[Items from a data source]
┄┄┄┄┄┄

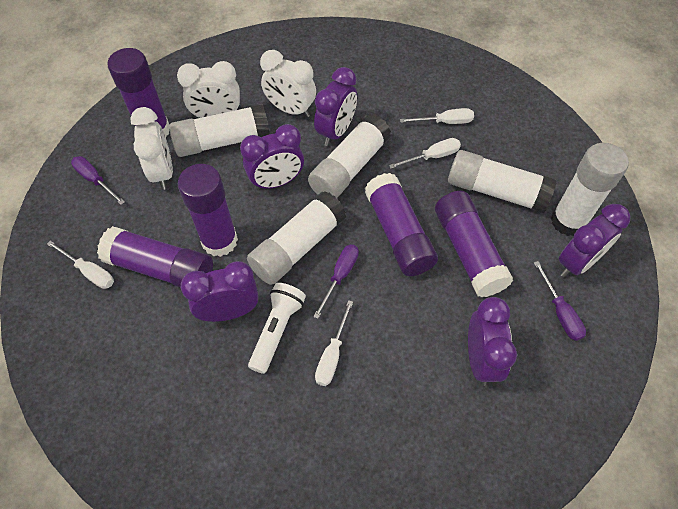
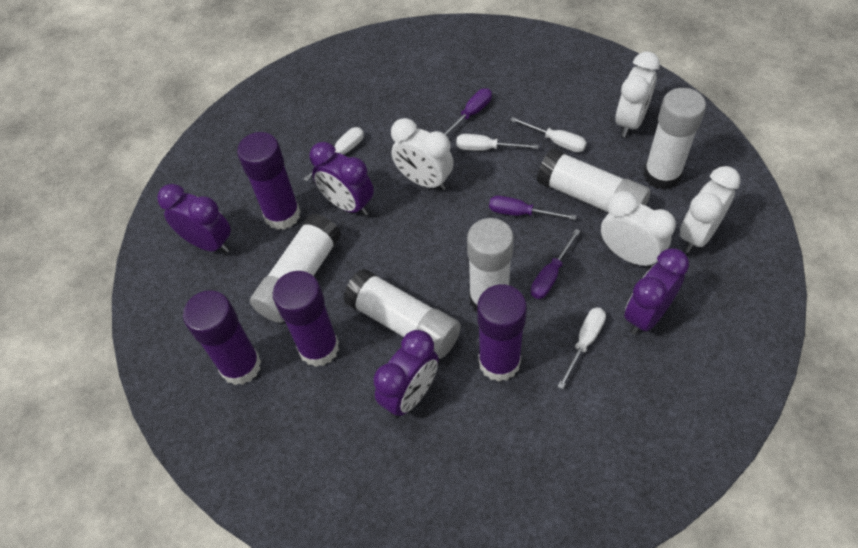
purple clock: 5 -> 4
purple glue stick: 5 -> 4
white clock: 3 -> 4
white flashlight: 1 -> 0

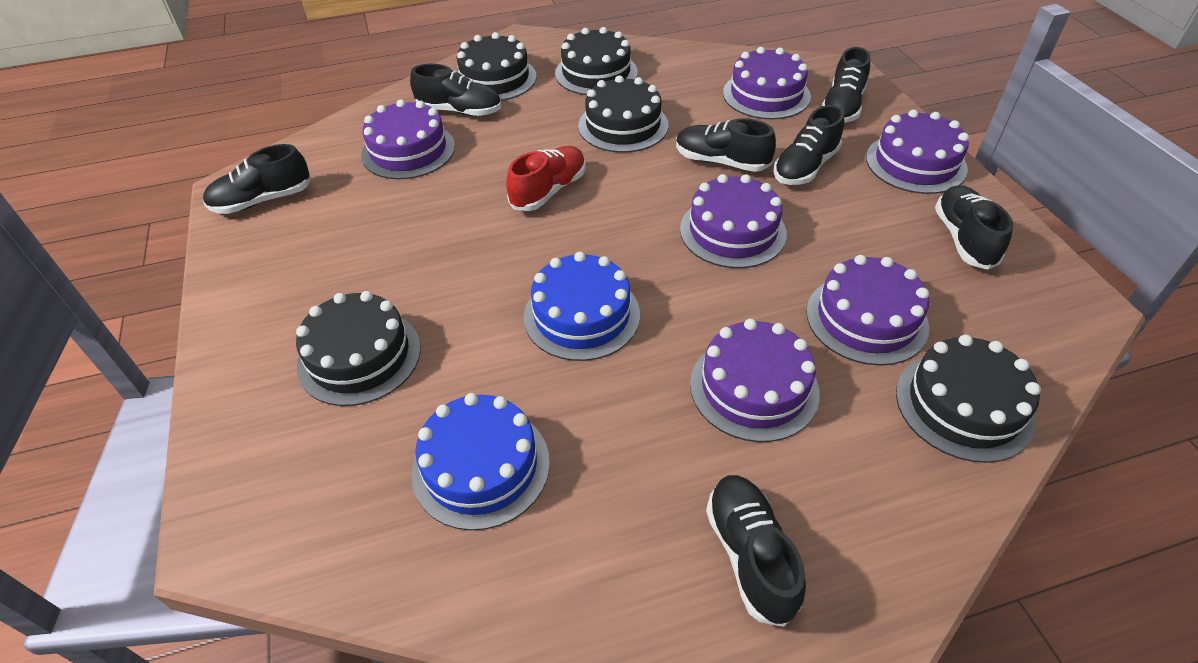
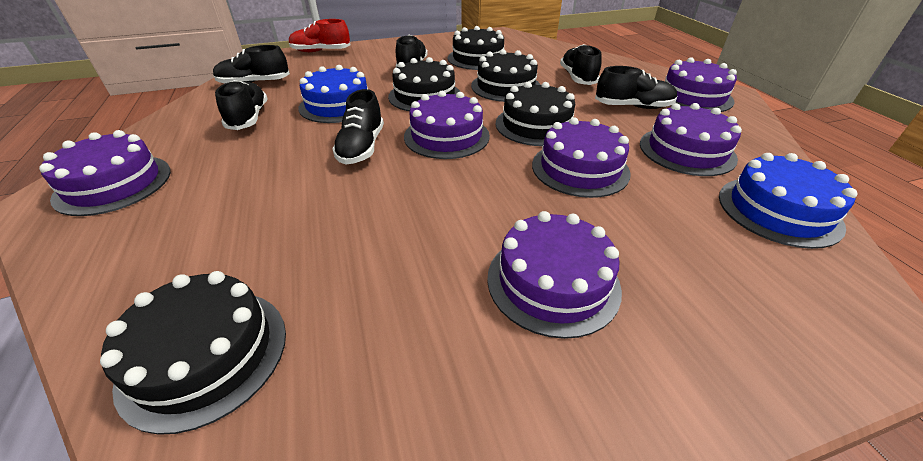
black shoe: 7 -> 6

┄┄┄┄┄┄

- [Exercise requirements]
Drop the images and return the data verbatim.

- [The answer]
purple clock: 5 -> 4
purple glue stick: 5 -> 4
white clock: 3 -> 4
white flashlight: 1 -> 0

black shoe: 7 -> 6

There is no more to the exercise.